What is required: Whenever a line in the data holds the string "shifted", copy that line.

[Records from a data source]

____

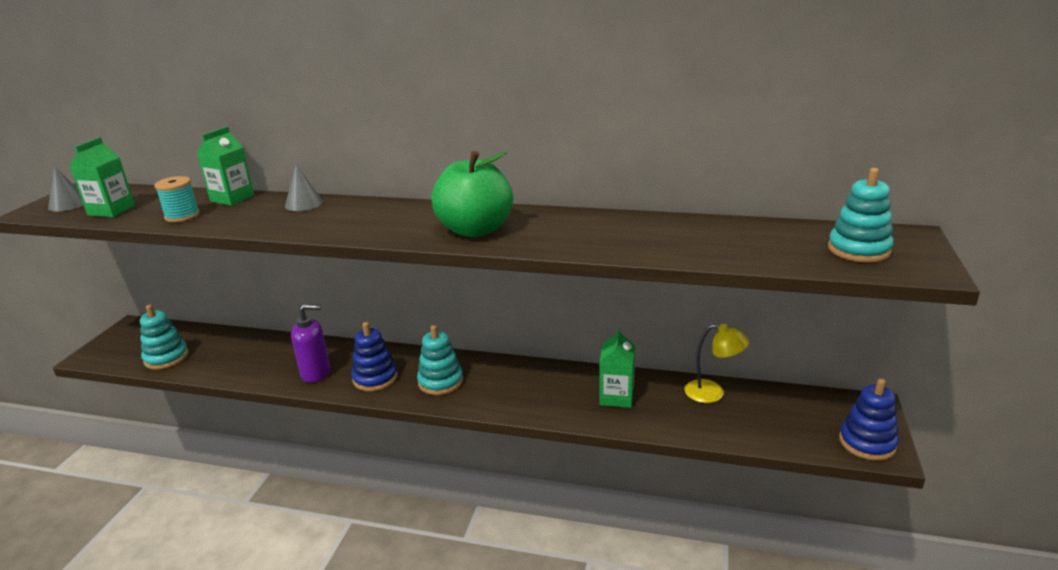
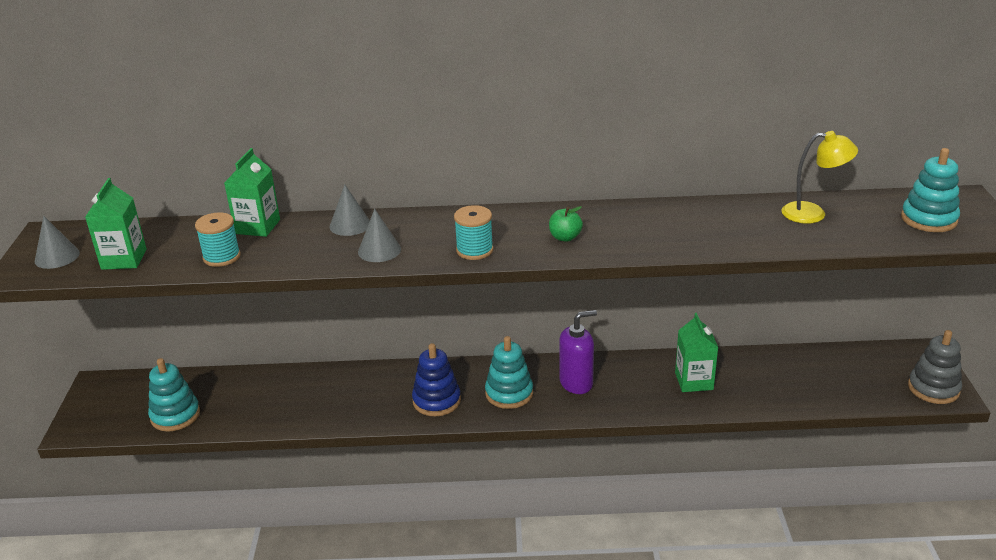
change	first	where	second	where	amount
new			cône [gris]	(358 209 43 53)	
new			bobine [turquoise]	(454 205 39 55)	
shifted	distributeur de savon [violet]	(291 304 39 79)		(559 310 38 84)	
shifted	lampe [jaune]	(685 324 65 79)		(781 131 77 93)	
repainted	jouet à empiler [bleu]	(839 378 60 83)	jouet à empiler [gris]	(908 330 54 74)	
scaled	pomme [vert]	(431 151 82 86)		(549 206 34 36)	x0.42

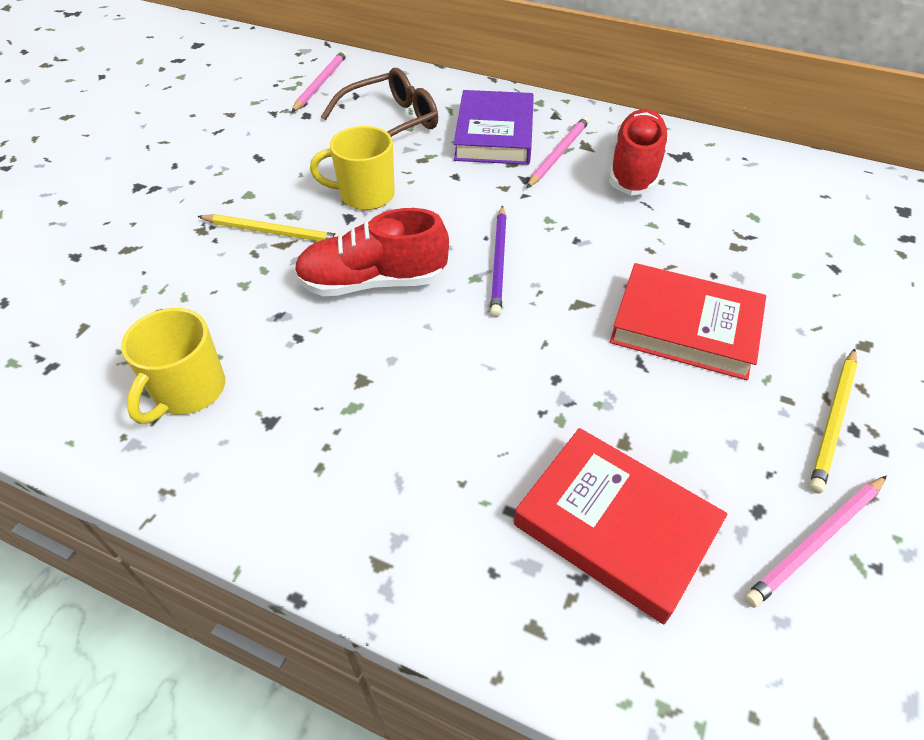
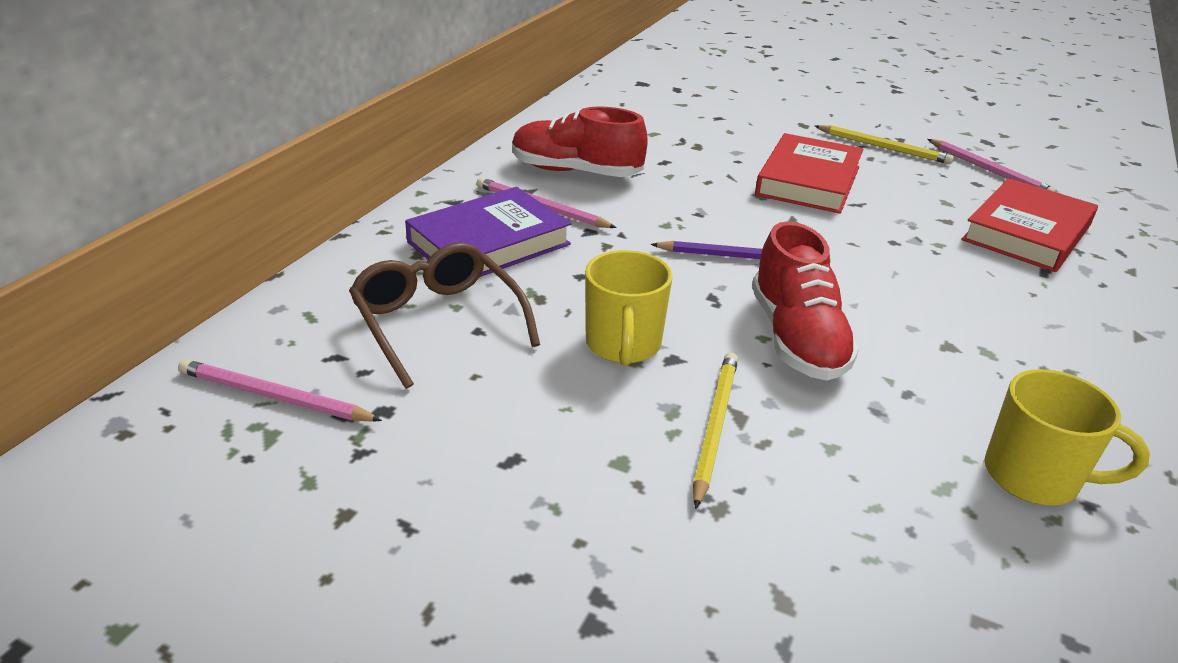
change	first	where	second	where	amount
rotated	livre [violet]	(454 90 80 75)		(405 187 166 90)	45 degrees counterclockwise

____

Answer for this exercise:
shifted	distributeur de savon [violet]	(291 304 39 79)		(559 310 38 84)	
shifted	lampe [jaune]	(685 324 65 79)		(781 131 77 93)	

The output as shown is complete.